- EXERCISE DETAILS: Return, exactly and in full, the lines of the records below starting at the one with "(192, 374) = (353, 591): black" and ending at the one with "(804, 440) = (381, 213): red", and no other lines.

- RECORDS FOR THIS TASK:
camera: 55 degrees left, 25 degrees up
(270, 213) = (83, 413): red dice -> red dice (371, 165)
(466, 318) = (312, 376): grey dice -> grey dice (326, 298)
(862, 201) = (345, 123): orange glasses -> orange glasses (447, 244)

--

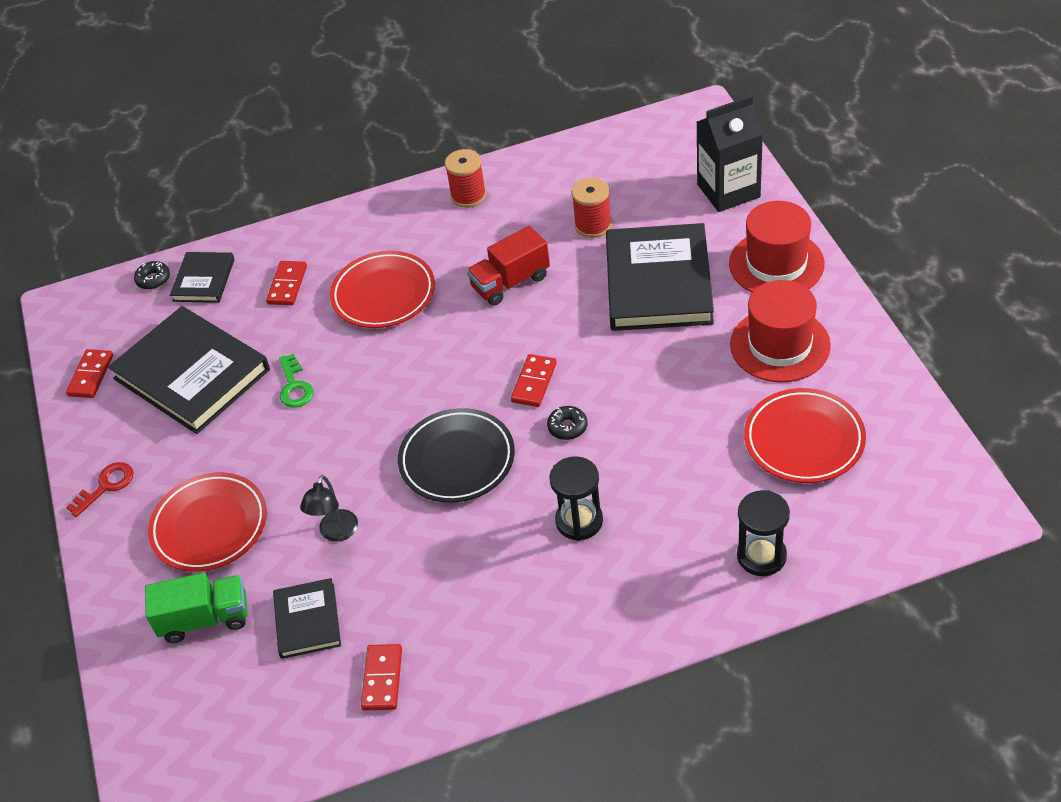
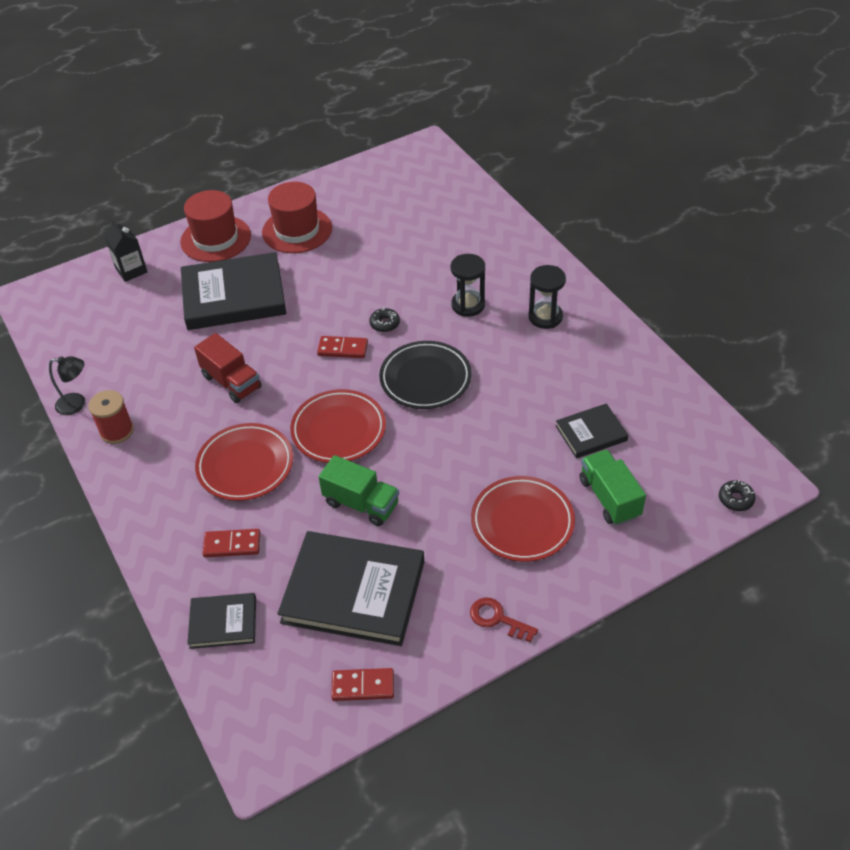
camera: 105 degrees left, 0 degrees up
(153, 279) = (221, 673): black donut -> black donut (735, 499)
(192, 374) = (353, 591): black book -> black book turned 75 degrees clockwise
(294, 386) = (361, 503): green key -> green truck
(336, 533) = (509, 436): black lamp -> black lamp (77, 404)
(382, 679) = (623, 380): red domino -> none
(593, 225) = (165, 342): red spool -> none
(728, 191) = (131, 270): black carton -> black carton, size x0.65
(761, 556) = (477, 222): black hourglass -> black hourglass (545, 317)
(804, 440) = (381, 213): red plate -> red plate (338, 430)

- SOLUTION:
(192, 374) = (353, 591): black book -> black book turned 75 degrees clockwise
(294, 386) = (361, 503): green key -> green truck
(336, 533) = (509, 436): black lamp -> black lamp (77, 404)
(382, 679) = (623, 380): red domino -> none
(593, 225) = (165, 342): red spool -> none
(728, 191) = (131, 270): black carton -> black carton, size x0.65
(761, 556) = (477, 222): black hourglass -> black hourglass (545, 317)
(804, 440) = (381, 213): red plate -> red plate (338, 430)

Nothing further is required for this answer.